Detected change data
-- -- --

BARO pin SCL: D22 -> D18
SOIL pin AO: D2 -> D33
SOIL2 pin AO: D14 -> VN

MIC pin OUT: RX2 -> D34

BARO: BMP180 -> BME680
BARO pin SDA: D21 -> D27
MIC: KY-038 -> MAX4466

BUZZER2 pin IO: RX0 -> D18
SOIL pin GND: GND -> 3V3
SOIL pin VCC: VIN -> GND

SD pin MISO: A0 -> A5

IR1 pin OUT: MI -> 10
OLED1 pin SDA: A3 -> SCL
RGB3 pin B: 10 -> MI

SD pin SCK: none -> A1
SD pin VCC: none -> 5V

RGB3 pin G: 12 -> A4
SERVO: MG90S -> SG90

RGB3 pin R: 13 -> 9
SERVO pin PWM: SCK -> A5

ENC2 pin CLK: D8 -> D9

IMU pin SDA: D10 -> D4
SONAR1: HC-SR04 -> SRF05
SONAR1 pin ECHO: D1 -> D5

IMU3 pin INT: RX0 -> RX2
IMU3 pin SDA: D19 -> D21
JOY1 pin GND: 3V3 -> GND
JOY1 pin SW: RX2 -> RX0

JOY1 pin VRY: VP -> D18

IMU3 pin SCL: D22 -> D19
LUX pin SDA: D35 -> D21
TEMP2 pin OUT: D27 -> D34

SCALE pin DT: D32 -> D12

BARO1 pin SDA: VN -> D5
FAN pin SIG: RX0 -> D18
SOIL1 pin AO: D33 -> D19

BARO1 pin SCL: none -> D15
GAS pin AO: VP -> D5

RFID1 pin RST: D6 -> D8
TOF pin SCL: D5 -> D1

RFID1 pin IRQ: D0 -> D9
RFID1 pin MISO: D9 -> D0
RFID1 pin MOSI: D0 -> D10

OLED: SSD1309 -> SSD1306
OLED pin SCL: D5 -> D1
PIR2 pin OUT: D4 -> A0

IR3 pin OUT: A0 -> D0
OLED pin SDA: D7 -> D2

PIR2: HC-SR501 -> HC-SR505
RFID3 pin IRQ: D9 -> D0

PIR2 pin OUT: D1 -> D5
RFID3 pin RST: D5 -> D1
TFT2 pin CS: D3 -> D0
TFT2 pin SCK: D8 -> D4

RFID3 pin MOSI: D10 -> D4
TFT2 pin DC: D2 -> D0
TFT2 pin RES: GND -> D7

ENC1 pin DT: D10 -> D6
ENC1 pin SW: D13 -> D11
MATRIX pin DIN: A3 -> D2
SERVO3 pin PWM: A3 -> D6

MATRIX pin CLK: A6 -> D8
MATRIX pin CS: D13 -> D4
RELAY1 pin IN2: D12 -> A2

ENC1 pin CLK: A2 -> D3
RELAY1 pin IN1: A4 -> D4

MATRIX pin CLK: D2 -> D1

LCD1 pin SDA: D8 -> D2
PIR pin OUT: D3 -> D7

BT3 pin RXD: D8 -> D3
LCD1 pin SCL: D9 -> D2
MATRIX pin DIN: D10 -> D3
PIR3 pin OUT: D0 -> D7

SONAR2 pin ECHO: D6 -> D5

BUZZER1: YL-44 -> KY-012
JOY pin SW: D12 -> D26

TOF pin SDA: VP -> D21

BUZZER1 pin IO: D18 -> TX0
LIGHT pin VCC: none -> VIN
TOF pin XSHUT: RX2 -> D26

-- -- --

Work instructions => Repeat exactly the lines from the first line of the records above through the line containing "PIR2 pin OUT: D4 -> A0", both included, and nothing else.

Answer to the exercise =>
BARO pin SCL: D22 -> D18
SOIL pin AO: D2 -> D33
SOIL2 pin AO: D14 -> VN

MIC pin OUT: RX2 -> D34

BARO: BMP180 -> BME680
BARO pin SDA: D21 -> D27
MIC: KY-038 -> MAX4466

BUZZER2 pin IO: RX0 -> D18
SOIL pin GND: GND -> 3V3
SOIL pin VCC: VIN -> GND

SD pin MISO: A0 -> A5

IR1 pin OUT: MI -> 10
OLED1 pin SDA: A3 -> SCL
RGB3 pin B: 10 -> MI

SD pin SCK: none -> A1
SD pin VCC: none -> 5V

RGB3 pin G: 12 -> A4
SERVO: MG90S -> SG90

RGB3 pin R: 13 -> 9
SERVO pin PWM: SCK -> A5

ENC2 pin CLK: D8 -> D9

IMU pin SDA: D10 -> D4
SONAR1: HC-SR04 -> SRF05
SONAR1 pin ECHO: D1 -> D5

IMU3 pin INT: RX0 -> RX2
IMU3 pin SDA: D19 -> D21
JOY1 pin GND: 3V3 -> GND
JOY1 pin SW: RX2 -> RX0

JOY1 pin VRY: VP -> D18

IMU3 pin SCL: D22 -> D19
LUX pin SDA: D35 -> D21
TEMP2 pin OUT: D27 -> D34

SCALE pin DT: D32 -> D12

BARO1 pin SDA: VN -> D5
FAN pin SIG: RX0 -> D18
SOIL1 pin AO: D33 -> D19

BARO1 pin SCL: none -> D15
GAS pin AO: VP -> D5

RFID1 pin RST: D6 -> D8
TOF pin SCL: D5 -> D1

RFID1 pin IRQ: D0 -> D9
RFID1 pin MISO: D9 -> D0
RFID1 pin MOSI: D0 -> D10

OLED: SSD1309 -> SSD1306
OLED pin SCL: D5 -> D1
PIR2 pin OUT: D4 -> A0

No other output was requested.